[[ SUPPLIED MATERIAL open ]]

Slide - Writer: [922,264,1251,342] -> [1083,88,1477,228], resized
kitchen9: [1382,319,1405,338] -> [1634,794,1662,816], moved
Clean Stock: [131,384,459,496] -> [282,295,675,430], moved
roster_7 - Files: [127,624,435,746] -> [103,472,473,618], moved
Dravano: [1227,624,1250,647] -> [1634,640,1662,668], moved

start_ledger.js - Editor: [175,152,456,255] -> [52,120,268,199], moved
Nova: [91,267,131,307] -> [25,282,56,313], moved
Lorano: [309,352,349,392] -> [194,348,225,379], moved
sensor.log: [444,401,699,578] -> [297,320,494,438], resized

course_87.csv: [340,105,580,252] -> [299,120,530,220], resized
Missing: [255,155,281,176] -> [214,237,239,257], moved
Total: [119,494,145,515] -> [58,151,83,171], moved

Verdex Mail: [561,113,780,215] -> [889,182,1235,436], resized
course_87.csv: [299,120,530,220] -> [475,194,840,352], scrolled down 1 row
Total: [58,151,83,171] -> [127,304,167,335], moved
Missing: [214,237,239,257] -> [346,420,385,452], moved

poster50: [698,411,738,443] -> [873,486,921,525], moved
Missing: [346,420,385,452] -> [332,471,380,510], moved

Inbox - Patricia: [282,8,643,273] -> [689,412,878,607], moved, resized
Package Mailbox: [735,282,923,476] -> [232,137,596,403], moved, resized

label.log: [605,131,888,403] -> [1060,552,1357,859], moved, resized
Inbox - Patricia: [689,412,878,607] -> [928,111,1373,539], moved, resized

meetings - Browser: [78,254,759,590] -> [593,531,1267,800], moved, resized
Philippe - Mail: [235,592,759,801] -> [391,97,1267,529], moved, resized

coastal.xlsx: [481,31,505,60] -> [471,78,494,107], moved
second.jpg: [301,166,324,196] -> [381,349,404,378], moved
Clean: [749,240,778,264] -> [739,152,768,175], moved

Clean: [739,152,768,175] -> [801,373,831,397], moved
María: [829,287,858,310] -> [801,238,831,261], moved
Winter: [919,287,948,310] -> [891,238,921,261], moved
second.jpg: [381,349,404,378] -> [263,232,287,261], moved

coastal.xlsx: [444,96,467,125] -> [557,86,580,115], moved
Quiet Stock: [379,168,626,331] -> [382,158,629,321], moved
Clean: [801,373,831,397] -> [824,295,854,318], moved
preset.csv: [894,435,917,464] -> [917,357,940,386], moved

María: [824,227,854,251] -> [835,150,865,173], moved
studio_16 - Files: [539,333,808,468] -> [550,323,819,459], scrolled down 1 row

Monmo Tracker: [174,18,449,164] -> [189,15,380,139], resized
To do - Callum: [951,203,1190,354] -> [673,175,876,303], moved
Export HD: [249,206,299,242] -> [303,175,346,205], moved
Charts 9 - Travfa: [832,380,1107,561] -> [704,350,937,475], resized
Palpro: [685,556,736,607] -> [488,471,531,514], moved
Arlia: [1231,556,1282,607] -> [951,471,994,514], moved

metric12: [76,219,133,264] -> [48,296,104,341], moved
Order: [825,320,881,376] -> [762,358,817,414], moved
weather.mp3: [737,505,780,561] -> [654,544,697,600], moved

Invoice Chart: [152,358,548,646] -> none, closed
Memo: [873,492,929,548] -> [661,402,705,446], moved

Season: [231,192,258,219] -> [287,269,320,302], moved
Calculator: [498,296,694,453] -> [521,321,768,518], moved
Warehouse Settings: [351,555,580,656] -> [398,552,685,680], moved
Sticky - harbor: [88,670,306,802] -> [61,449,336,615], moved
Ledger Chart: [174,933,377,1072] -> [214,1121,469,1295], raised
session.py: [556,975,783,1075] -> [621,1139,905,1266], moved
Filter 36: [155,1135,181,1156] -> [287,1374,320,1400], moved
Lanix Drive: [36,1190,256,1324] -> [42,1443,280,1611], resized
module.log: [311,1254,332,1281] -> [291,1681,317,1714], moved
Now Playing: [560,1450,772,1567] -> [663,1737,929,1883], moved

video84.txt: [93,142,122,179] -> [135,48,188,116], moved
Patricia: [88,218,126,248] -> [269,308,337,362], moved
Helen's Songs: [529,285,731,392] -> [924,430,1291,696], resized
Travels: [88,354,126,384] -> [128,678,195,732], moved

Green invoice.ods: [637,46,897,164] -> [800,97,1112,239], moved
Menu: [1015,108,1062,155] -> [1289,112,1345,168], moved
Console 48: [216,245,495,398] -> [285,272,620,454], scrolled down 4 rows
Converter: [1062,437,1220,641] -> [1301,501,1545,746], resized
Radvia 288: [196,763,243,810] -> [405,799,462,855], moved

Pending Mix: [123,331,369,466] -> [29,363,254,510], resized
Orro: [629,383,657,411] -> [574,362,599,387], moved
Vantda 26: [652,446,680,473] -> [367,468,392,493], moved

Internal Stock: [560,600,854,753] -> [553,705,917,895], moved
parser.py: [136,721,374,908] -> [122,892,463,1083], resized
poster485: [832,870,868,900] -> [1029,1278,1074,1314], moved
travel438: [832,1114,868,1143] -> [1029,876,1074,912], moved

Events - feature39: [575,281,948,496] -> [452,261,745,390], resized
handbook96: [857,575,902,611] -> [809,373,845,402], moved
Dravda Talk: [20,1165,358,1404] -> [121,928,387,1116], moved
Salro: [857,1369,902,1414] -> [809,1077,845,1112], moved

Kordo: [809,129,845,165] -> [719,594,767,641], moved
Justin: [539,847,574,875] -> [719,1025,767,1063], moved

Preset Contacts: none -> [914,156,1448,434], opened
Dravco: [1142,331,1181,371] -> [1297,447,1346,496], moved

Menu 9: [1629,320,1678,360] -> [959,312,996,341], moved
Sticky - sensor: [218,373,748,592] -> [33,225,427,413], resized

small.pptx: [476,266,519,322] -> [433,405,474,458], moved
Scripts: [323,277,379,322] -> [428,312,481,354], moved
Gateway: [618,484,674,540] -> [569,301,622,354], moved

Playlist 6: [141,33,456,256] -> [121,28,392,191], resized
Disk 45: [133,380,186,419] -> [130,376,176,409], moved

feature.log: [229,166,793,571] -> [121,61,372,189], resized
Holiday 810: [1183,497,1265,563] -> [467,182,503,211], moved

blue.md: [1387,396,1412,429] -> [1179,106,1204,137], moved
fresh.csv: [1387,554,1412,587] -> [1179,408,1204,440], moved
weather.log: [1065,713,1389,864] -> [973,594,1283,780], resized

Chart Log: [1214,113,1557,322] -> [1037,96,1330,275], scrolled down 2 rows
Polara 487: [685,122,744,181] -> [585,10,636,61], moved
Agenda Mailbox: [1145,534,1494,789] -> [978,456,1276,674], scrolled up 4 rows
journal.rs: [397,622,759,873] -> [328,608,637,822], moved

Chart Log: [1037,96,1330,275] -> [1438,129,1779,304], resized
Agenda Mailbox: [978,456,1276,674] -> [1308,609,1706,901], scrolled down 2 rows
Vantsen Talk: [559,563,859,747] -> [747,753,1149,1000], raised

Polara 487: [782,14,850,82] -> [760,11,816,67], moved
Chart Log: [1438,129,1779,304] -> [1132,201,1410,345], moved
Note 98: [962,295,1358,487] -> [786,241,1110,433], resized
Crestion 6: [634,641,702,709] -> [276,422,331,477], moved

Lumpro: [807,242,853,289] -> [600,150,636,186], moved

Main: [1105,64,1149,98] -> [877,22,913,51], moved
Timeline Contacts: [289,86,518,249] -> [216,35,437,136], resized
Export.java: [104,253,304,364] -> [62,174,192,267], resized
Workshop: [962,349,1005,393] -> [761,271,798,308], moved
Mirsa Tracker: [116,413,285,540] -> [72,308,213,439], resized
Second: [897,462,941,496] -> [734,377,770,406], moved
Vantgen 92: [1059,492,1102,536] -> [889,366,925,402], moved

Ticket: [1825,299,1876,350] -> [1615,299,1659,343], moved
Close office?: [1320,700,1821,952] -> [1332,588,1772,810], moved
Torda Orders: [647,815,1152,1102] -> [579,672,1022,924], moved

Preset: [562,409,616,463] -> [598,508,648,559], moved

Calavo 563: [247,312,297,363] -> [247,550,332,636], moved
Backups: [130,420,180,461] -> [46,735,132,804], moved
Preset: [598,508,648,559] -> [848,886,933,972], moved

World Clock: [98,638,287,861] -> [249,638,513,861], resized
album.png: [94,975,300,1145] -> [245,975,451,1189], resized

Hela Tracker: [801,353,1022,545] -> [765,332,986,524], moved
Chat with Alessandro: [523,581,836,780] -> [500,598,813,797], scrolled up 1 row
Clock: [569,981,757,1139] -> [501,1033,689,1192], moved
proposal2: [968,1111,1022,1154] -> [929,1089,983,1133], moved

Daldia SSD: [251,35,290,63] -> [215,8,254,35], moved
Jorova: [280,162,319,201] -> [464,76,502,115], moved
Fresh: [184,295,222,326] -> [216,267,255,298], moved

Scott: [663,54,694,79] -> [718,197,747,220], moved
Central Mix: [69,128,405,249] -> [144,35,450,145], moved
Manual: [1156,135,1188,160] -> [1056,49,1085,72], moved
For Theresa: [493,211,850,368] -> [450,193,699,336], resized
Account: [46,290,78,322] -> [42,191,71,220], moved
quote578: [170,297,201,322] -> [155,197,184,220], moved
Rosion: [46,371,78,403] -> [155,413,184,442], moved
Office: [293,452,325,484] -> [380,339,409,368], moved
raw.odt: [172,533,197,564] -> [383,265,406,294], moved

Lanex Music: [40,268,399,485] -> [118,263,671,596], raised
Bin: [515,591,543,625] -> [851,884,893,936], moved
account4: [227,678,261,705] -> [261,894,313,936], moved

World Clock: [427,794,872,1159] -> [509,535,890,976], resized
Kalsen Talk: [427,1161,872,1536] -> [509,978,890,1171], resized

[[ SUPPLIED MATERIAL closed ]]

## WORK ITEM
If a line above holds "weather", count it; say how many such lines there are and nothing else.

## OUTPUT OF THE EXERCISE
2